:: RECORDS SUPPLIED ::

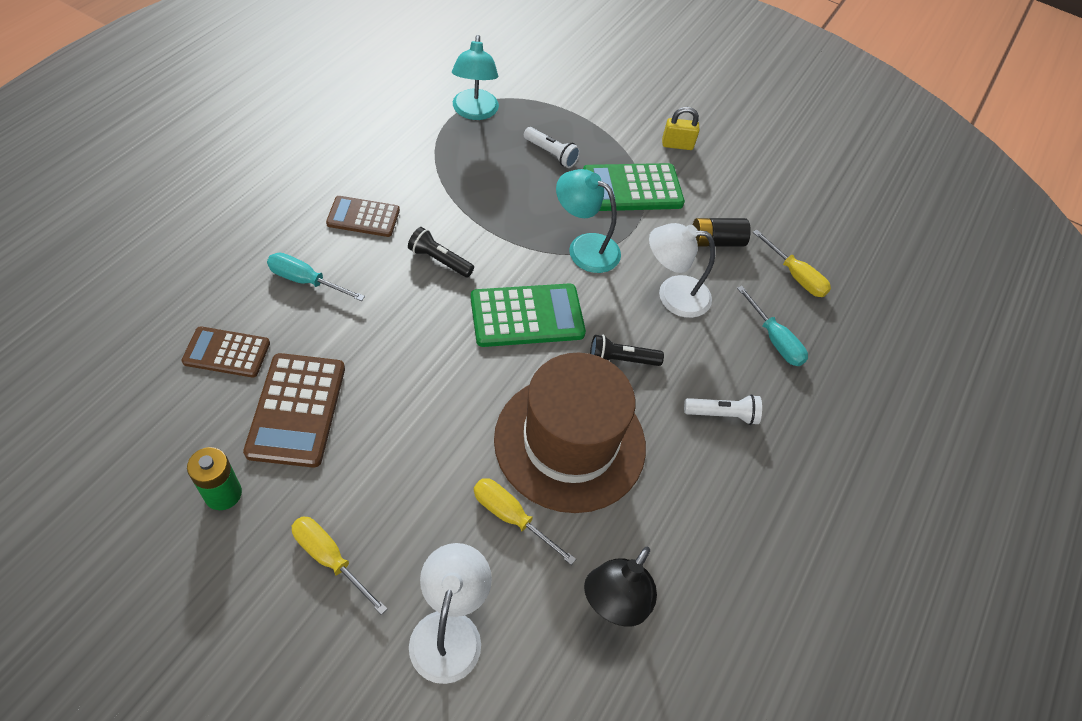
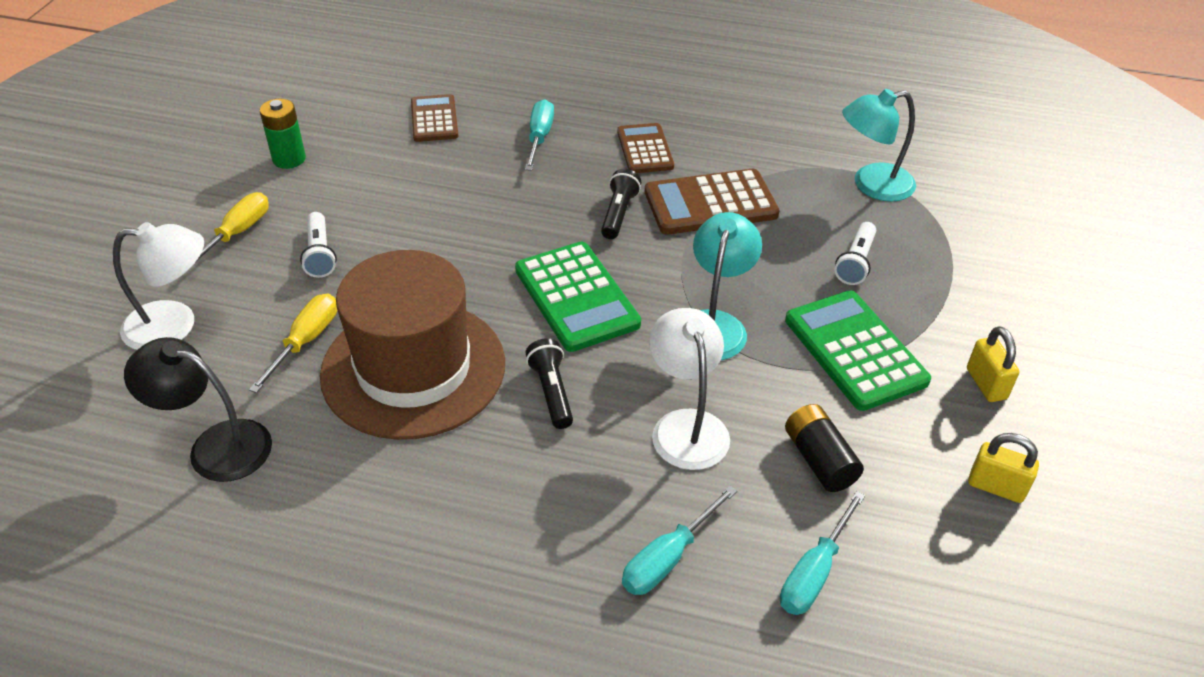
camera: 80 degrees right, 10 degrees down
(296, 410) = (387, 173): brown calculator -> brown calculator (710, 203)
(722, 414) = (507, 511): white flashlight -> white flashlight (320, 254)
(752, 176) = (996, 487): none -> yellow padlock
(795, 276) = (814, 572): yellow screwdriver -> turquoise screwdriver

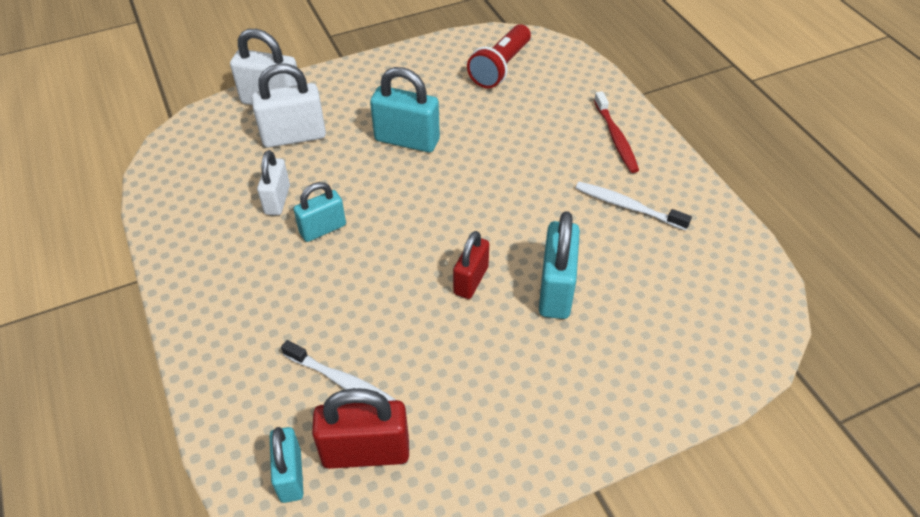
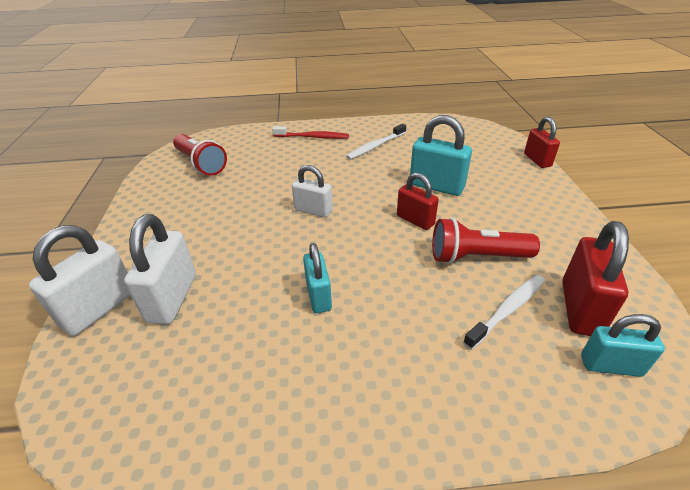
camera: 70 degrees left, 10 degrees down
(277, 200) = (257, 325): white padlock -> white padlock (313, 211)
(407, 140) = (242, 224): turquoise padlock -> none
(423, 348) = (476, 257): none -> red flashlight
(695, 408) = (537, 160): none -> red padlock

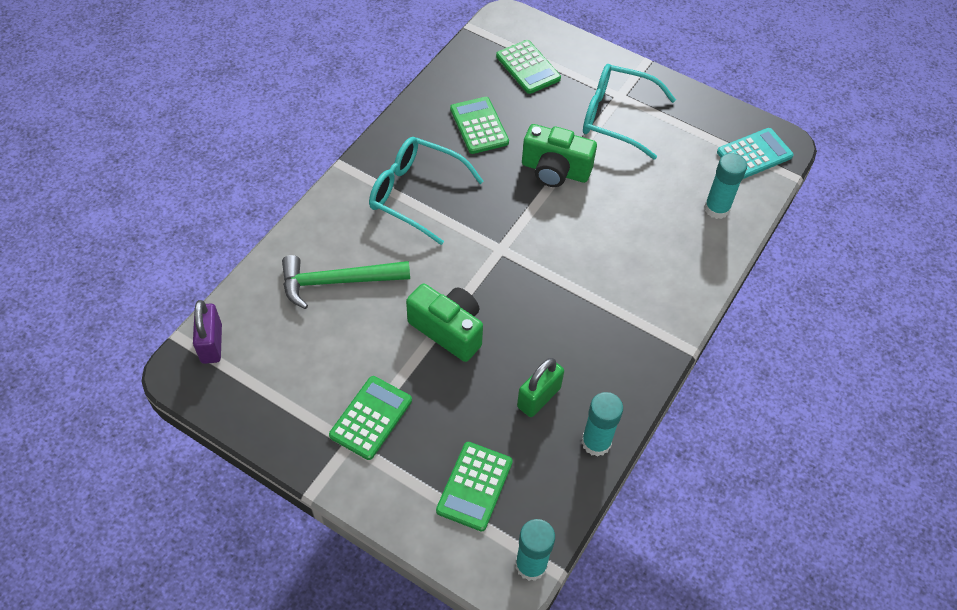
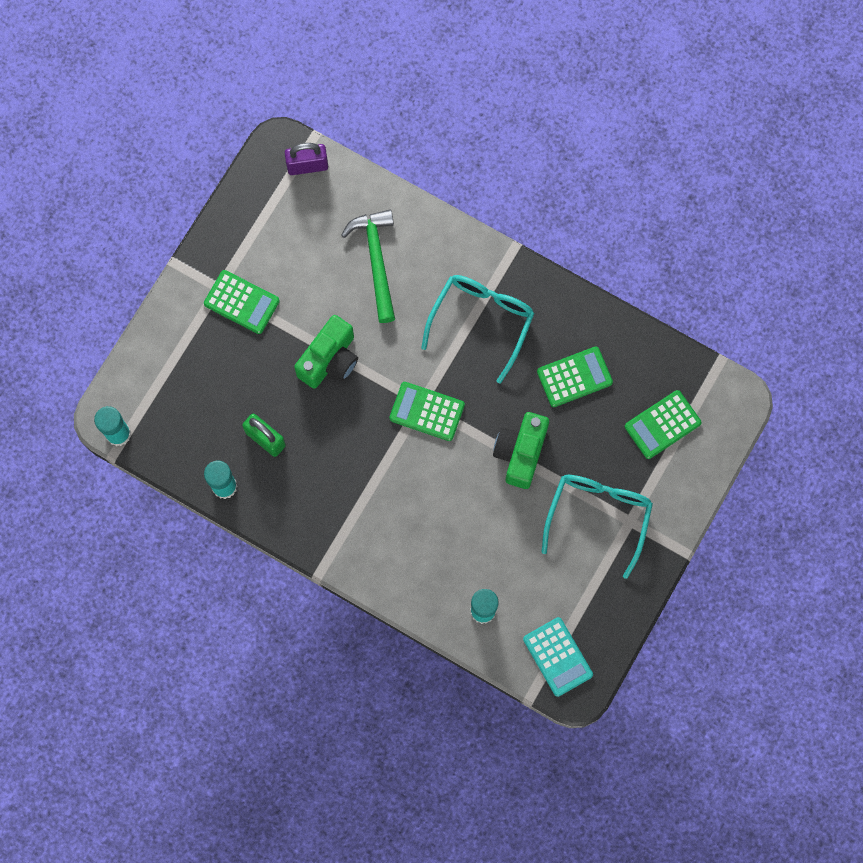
camera: 90 degrees right, 20 degrees up
(474, 486) = (183, 388): green calculator -> green calculator (427, 411)

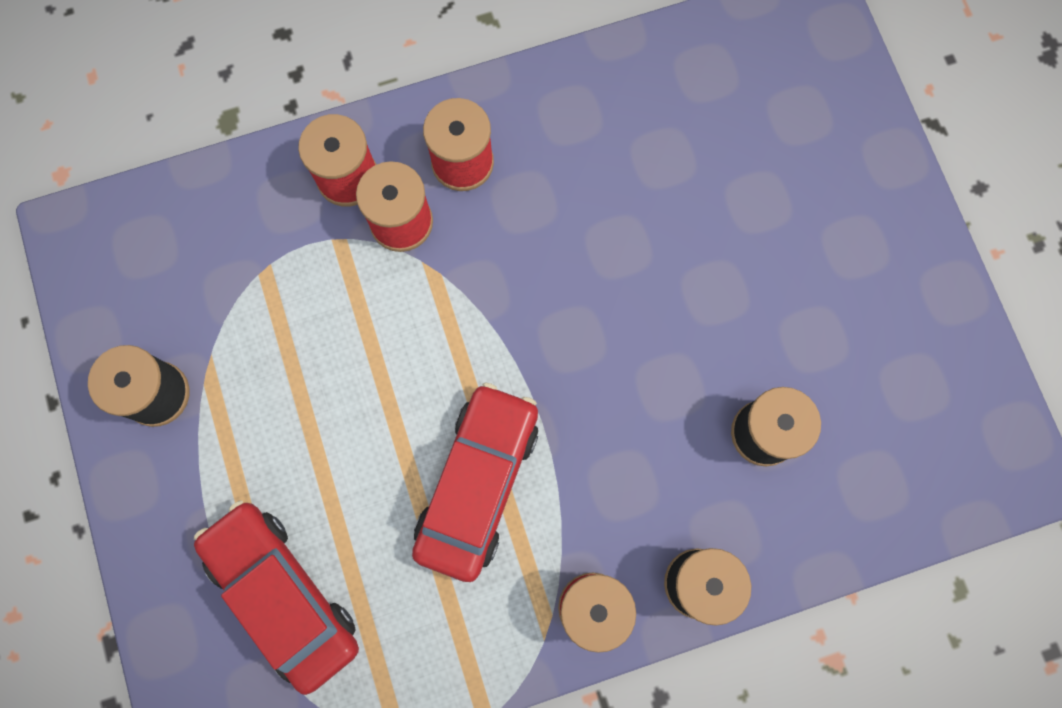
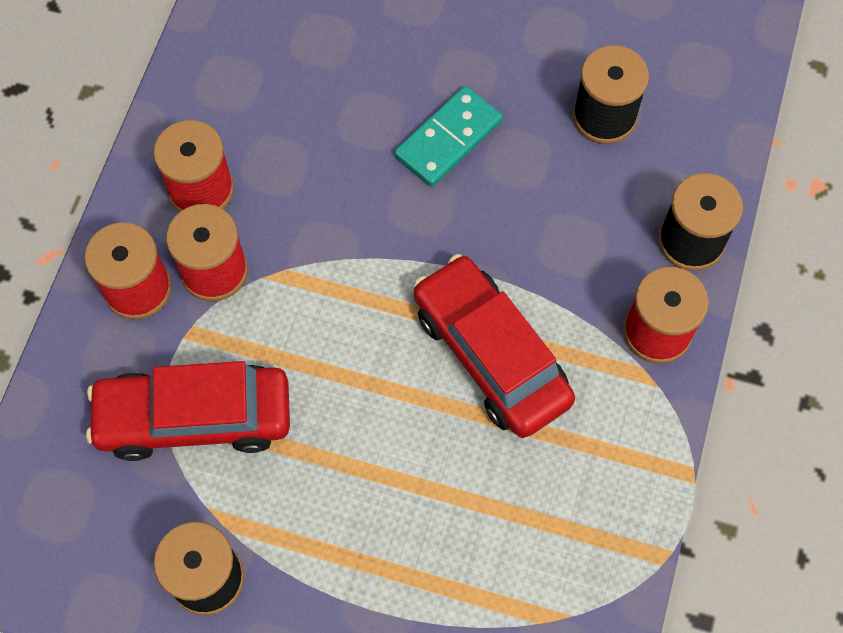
camera: 55 degrees left, 10 degrees down
(283, 594) = (473, 578): red car -> red car (194, 418)
(646, 319) = (448, 139): none -> turquoise domino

:::

# EXERCISE PROMPT
Could you repeat exactly the lines from the one containing "camera: 90 degrees right, 20 degrees up" through the last line of the records, both included, without the pictures?

# OUTPUT OF THE TASK
camera: 90 degrees right, 20 degrees up
(474, 486) = (183, 388): green calculator -> green calculator (427, 411)

camera: 55 degrees left, 10 degrees down
(283, 594) = (473, 578): red car -> red car (194, 418)
(646, 319) = (448, 139): none -> turquoise domino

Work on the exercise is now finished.